Task to complete:
What you write should match, word for word, the lines from the one containing "RFID1 pin MISO: D2 -> D12" through the end of the data, with no pictures.
##### Data for analysis #####
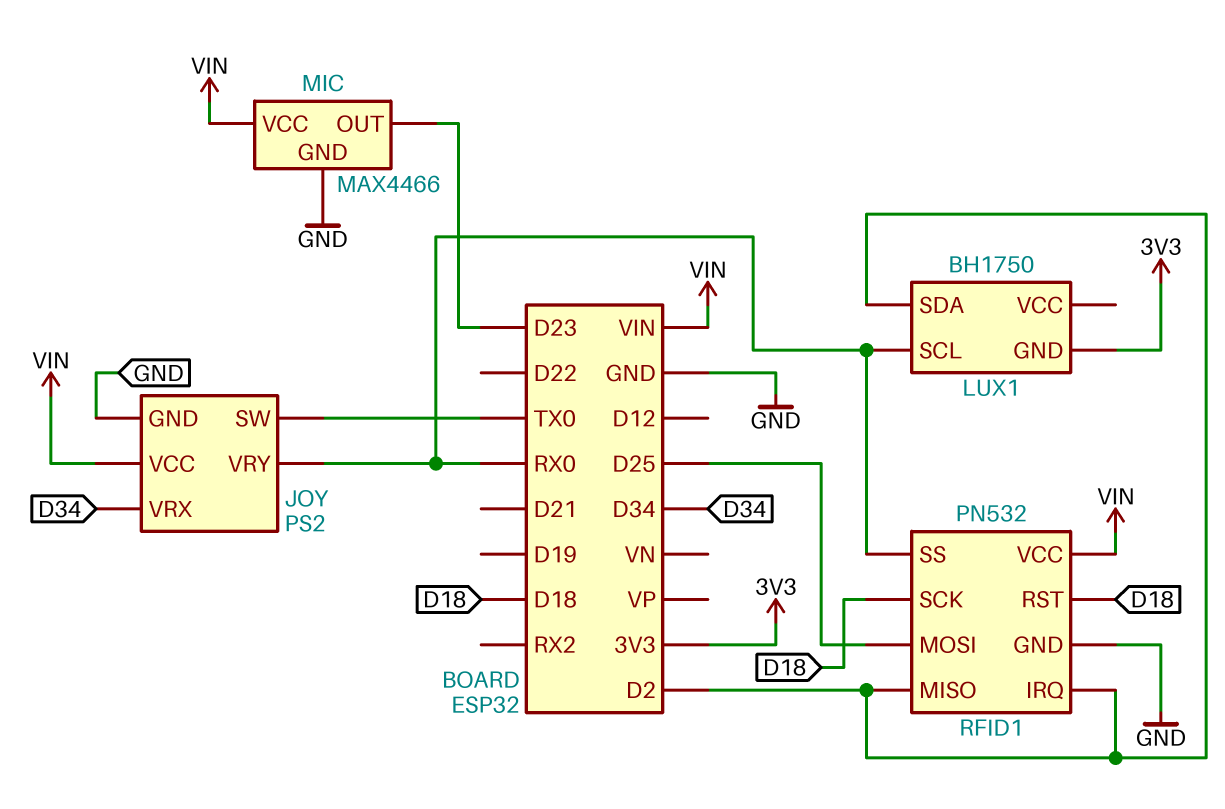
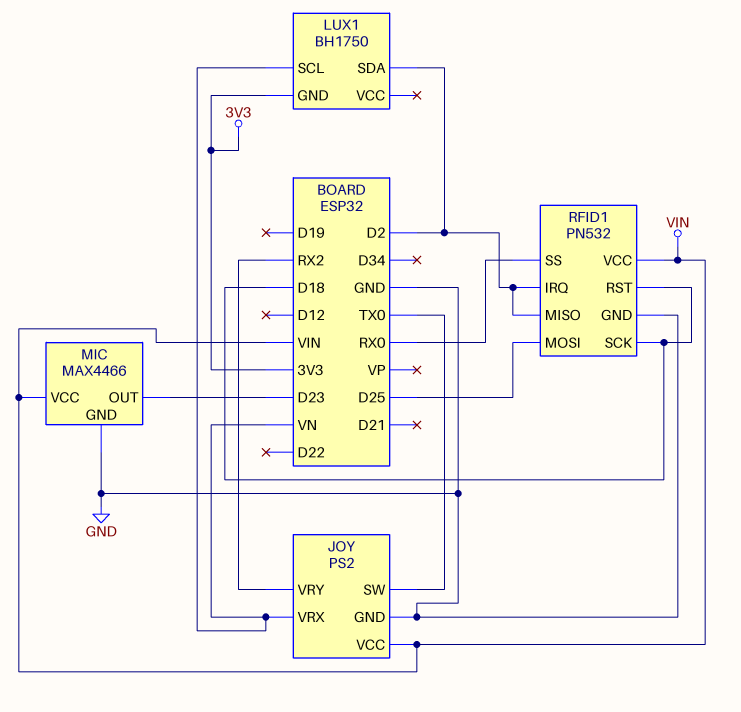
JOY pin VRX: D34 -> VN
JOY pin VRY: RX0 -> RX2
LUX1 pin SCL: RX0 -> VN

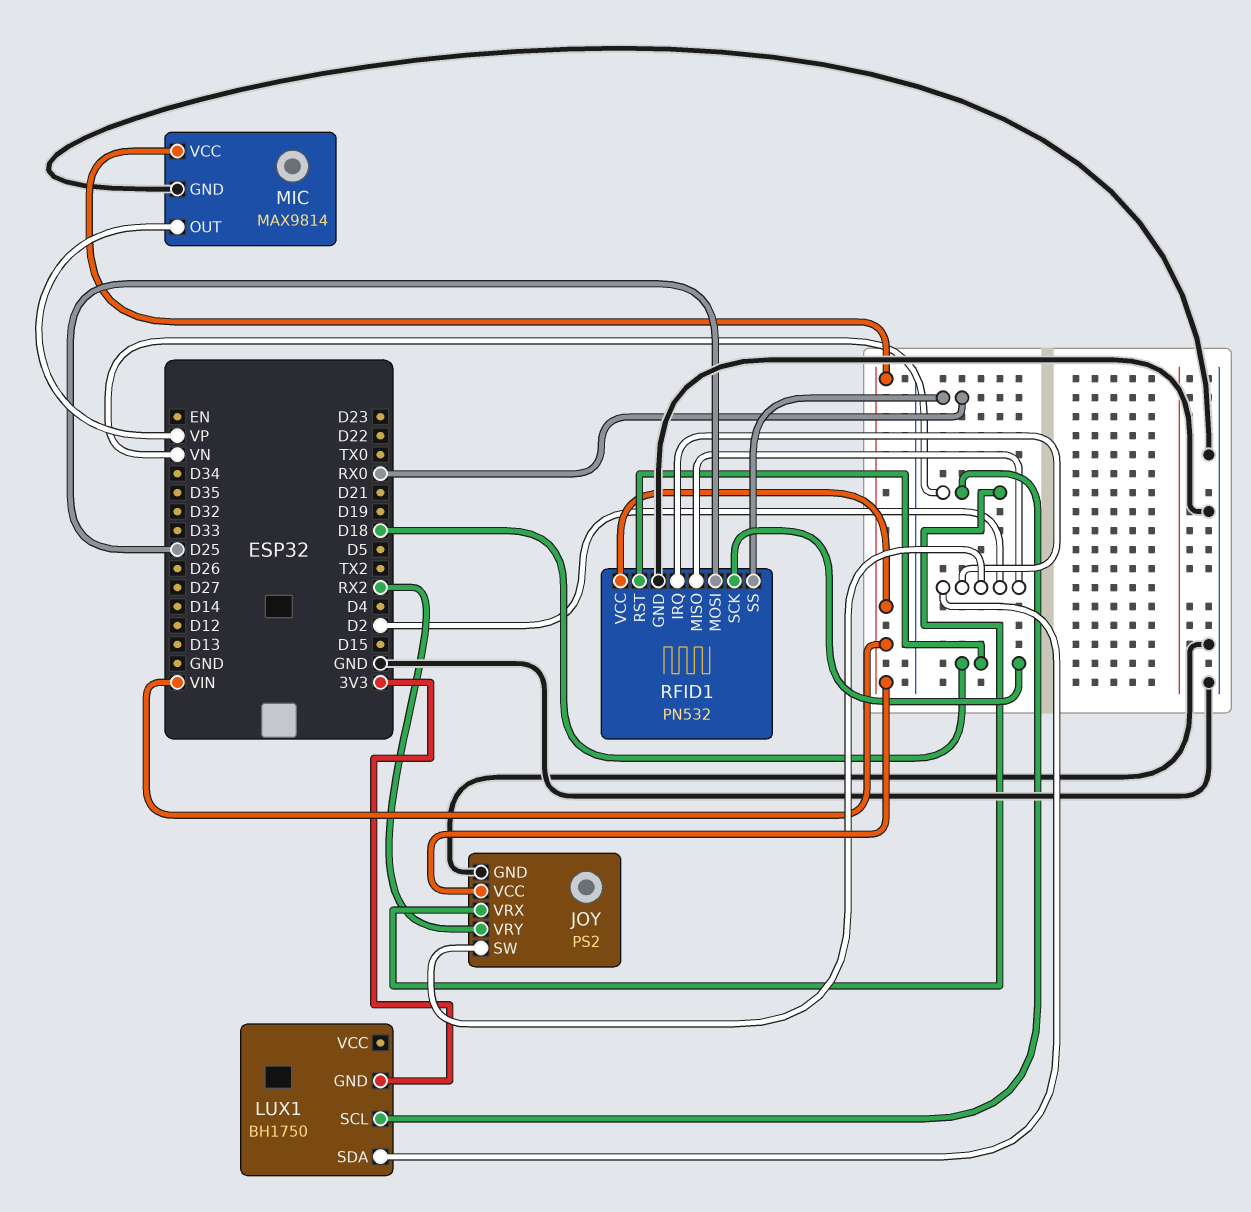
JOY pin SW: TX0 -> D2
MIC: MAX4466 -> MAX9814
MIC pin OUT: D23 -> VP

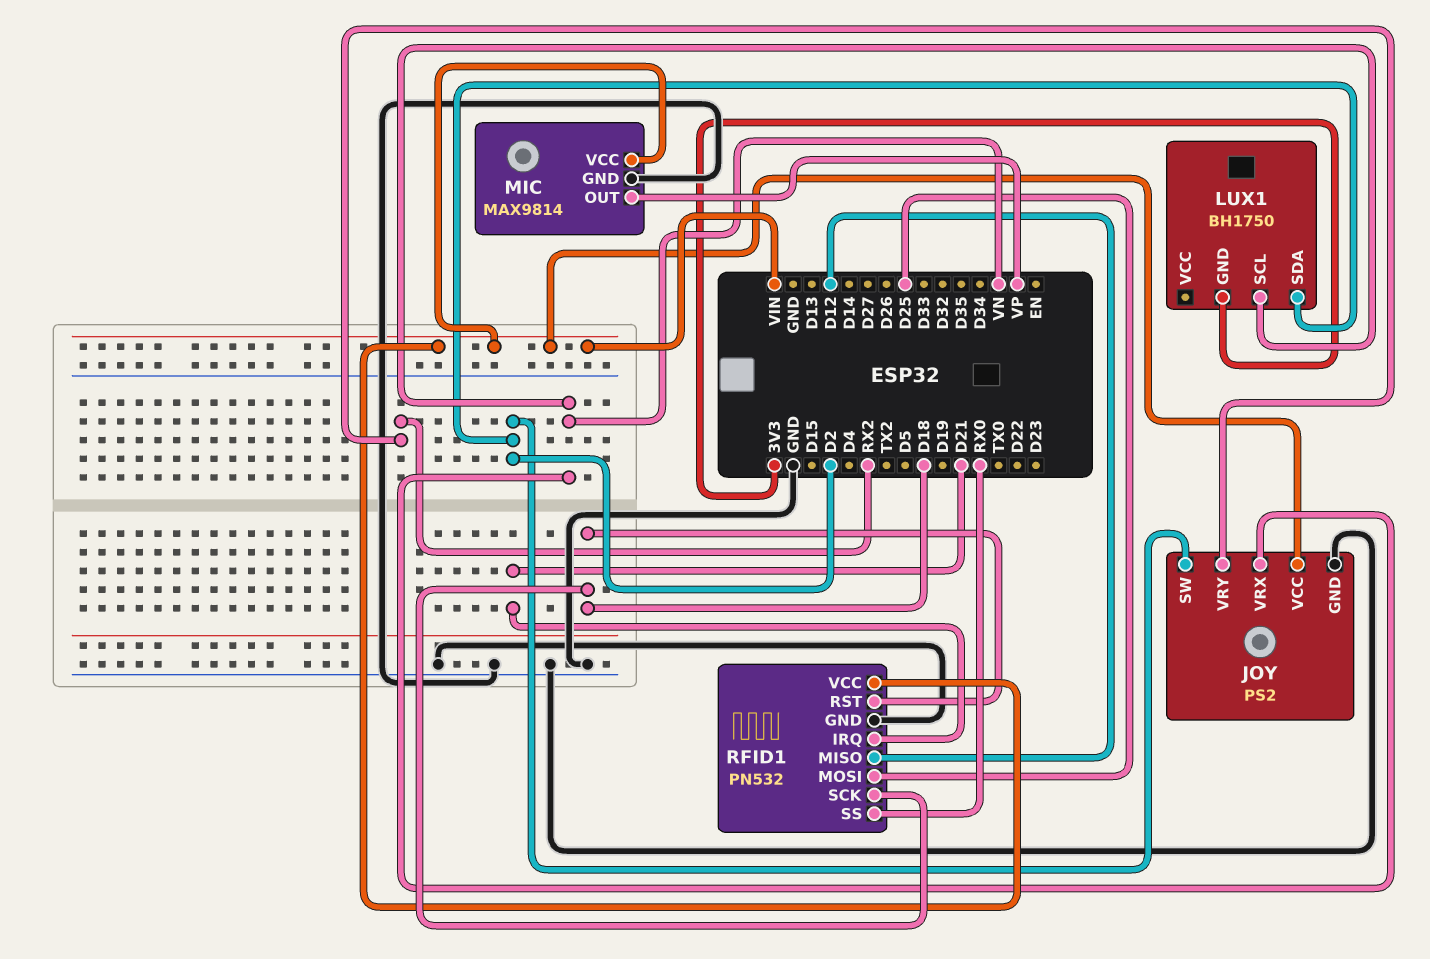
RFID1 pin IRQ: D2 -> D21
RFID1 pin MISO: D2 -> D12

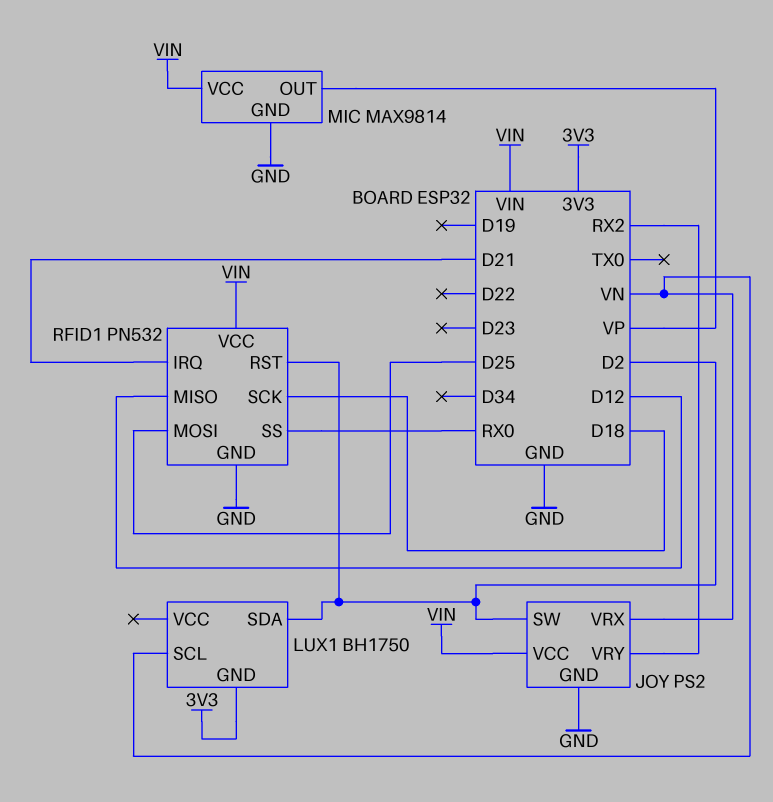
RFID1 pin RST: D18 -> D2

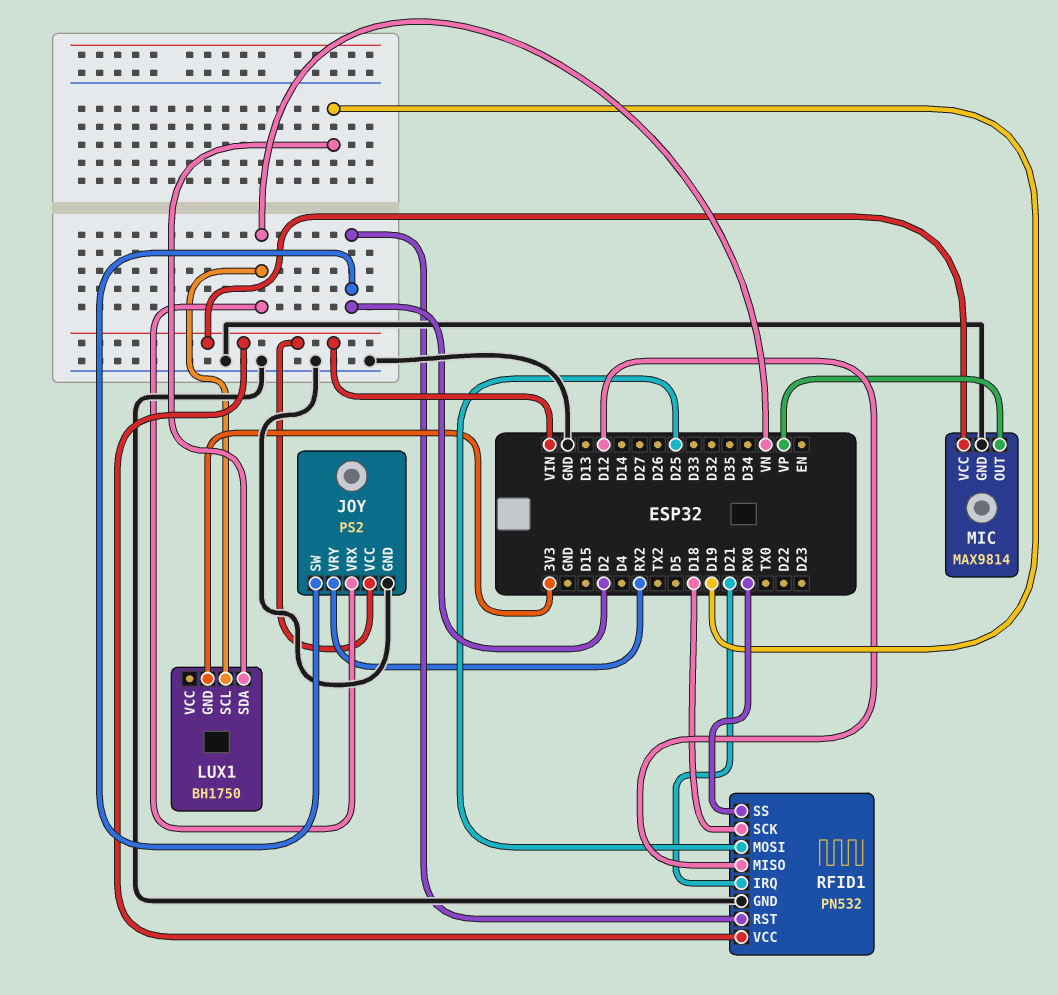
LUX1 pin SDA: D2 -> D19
#####
The answer:
RFID1 pin MISO: D2 -> D12

RFID1 pin RST: D18 -> D2

LUX1 pin SDA: D2 -> D19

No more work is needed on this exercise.